Your objective — Look through the material below for "calculator". Copy every line that contains it.

Data extract Start Marker

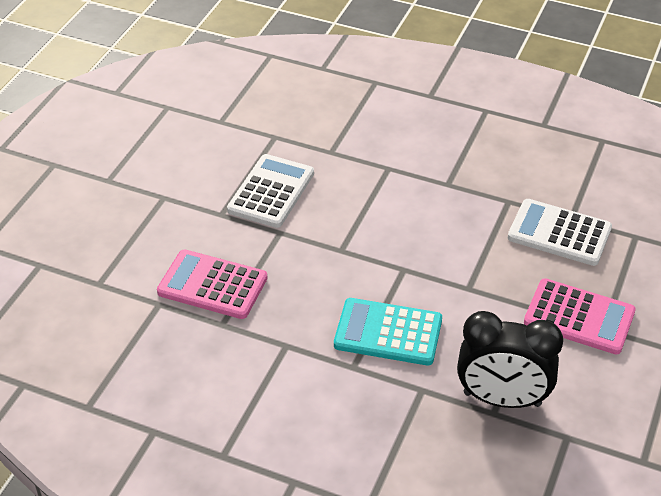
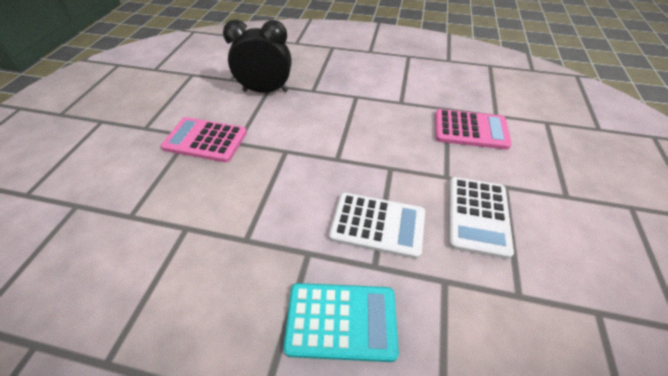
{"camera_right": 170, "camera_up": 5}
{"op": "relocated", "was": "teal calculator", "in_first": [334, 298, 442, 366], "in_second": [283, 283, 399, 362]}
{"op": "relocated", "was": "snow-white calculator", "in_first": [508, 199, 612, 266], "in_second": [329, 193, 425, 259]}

Data extract End Marker

Written response —
{"op": "relocated", "was": "teal calculator", "in_first": [334, 298, 442, 366], "in_second": [283, 283, 399, 362]}
{"op": "relocated", "was": "snow-white calculator", "in_first": [508, 199, 612, 266], "in_second": [329, 193, 425, 259]}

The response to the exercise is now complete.